Data for this task:
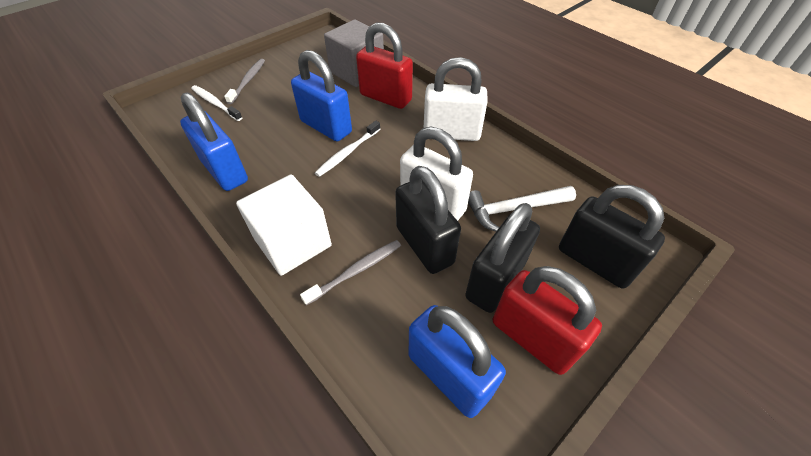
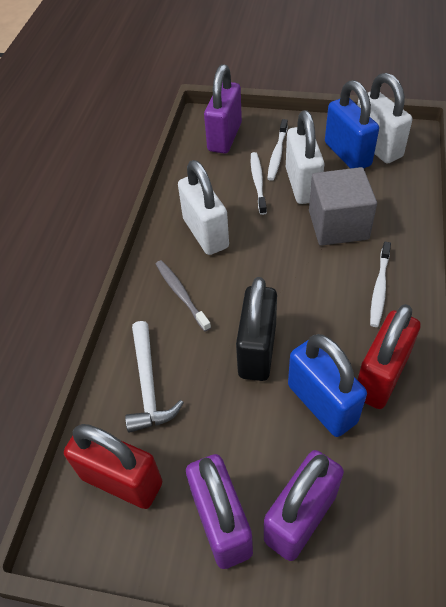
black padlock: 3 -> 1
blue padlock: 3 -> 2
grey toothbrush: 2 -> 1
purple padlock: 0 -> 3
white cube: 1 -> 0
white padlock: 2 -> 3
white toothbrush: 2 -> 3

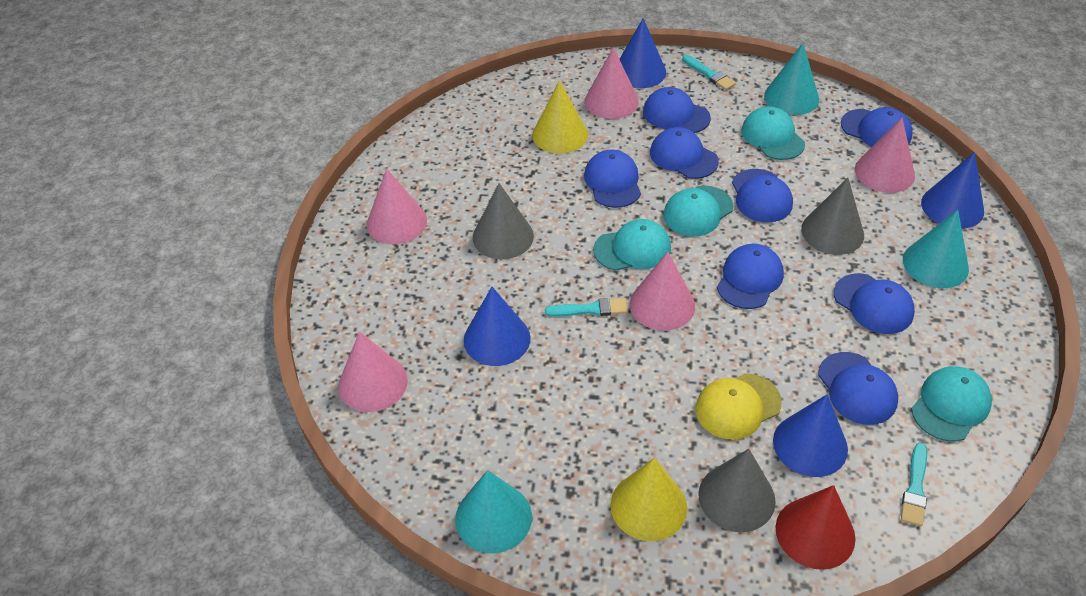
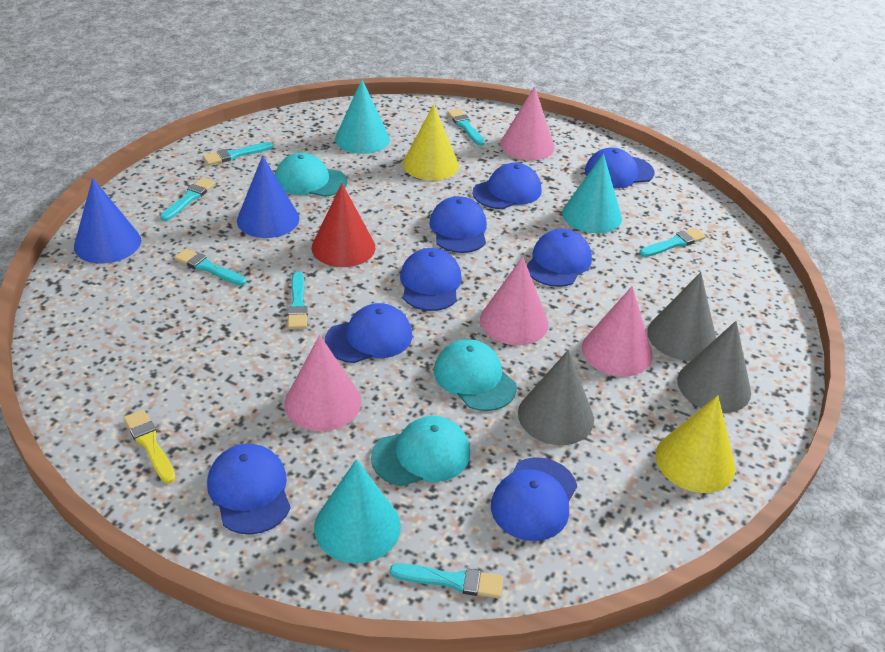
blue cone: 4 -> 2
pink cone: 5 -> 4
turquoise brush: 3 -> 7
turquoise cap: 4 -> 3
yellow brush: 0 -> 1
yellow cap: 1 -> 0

What you should do: Match on "toothbrush": copy every line in the records that has it.

Solved exercise:
grey toothbrush: 2 -> 1
white toothbrush: 2 -> 3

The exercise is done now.